> [PROBLEM STATEMENT]:
The answer is every line of the records that holds the word "schottky", copied in full.

> [DATA PROVIDED]:
*-*-*
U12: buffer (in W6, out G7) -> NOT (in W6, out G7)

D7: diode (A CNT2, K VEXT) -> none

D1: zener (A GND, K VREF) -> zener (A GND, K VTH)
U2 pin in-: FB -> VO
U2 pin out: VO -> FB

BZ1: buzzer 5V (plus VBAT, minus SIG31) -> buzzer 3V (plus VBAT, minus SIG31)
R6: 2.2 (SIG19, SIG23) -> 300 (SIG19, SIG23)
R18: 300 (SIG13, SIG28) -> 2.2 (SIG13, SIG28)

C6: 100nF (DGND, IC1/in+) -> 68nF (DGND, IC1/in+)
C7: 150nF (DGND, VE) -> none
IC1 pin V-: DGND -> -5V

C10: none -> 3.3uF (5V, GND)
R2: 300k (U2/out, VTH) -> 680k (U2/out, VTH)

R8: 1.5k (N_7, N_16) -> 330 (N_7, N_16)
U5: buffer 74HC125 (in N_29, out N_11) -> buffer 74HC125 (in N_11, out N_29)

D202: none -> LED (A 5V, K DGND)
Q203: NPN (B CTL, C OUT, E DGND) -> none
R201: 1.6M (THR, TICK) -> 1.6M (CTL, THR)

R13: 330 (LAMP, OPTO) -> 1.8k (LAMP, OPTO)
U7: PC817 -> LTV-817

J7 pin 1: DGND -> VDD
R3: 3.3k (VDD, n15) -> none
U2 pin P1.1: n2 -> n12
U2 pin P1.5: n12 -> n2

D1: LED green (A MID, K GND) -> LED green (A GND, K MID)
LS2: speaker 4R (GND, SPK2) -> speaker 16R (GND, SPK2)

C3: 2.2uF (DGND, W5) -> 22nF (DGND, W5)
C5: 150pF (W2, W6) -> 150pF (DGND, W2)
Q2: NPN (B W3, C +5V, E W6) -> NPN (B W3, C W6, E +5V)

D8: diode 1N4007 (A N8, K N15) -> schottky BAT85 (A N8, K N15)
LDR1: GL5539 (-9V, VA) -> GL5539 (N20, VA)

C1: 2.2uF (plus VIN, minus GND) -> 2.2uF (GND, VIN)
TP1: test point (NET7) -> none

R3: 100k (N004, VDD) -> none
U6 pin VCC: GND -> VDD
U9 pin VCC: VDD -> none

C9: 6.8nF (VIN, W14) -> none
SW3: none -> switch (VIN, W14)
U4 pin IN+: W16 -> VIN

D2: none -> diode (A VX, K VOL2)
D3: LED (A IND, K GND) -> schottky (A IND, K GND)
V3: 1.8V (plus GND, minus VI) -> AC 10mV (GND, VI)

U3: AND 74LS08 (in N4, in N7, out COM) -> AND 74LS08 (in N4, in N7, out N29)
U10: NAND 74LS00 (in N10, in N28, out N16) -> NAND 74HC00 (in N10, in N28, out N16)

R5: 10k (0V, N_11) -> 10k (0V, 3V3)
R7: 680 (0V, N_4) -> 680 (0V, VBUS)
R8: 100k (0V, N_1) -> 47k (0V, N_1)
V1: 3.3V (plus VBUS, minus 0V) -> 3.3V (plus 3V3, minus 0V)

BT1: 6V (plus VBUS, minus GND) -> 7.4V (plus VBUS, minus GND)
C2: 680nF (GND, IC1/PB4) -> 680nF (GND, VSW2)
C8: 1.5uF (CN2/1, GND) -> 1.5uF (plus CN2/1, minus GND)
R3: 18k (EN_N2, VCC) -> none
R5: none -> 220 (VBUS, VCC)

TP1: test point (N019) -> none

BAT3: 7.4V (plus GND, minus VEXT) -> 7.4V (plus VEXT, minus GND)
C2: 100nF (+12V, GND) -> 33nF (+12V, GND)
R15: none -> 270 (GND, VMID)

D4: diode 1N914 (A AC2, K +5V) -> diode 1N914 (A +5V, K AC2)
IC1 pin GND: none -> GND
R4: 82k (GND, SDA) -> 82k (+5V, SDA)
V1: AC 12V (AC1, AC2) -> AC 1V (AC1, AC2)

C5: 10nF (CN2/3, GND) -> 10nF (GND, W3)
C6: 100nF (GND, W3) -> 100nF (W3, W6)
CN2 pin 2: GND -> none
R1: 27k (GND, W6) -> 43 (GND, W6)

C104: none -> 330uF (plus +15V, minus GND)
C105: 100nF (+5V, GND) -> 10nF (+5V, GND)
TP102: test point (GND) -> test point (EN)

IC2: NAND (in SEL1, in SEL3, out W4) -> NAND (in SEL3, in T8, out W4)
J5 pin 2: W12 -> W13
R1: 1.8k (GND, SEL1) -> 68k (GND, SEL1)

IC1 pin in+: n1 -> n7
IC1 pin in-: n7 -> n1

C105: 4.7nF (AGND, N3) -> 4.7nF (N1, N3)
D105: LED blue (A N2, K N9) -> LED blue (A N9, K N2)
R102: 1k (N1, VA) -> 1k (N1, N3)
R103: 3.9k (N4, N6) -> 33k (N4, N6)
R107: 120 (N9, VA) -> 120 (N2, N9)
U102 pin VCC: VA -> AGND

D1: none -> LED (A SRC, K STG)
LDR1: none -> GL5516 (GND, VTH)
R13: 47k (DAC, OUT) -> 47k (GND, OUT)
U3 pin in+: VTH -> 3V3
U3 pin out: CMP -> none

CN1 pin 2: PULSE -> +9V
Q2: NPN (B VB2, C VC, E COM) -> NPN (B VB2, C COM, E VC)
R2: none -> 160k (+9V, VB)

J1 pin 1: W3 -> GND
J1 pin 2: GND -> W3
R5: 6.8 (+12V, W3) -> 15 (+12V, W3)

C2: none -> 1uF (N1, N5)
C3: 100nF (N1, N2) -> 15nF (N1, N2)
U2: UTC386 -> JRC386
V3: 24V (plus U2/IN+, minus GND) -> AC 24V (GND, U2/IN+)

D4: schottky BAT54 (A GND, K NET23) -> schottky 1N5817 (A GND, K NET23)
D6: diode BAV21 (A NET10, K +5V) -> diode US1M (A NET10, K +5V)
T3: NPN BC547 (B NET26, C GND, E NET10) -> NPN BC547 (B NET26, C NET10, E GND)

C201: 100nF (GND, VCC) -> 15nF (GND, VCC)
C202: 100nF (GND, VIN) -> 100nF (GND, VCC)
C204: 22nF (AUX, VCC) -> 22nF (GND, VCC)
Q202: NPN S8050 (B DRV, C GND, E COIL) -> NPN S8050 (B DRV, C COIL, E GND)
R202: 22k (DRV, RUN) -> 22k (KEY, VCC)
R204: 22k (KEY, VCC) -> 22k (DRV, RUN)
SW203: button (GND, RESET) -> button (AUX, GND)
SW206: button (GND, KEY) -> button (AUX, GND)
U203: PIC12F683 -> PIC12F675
*-*-*
> [WRITTEN RESPONSE]:
D8: diode 1N4007 (A N8, K N15) -> schottky BAT85 (A N8, K N15)
D3: LED (A IND, K GND) -> schottky (A IND, K GND)
D4: schottky BAT54 (A GND, K NET23) -> schottky 1N5817 (A GND, K NET23)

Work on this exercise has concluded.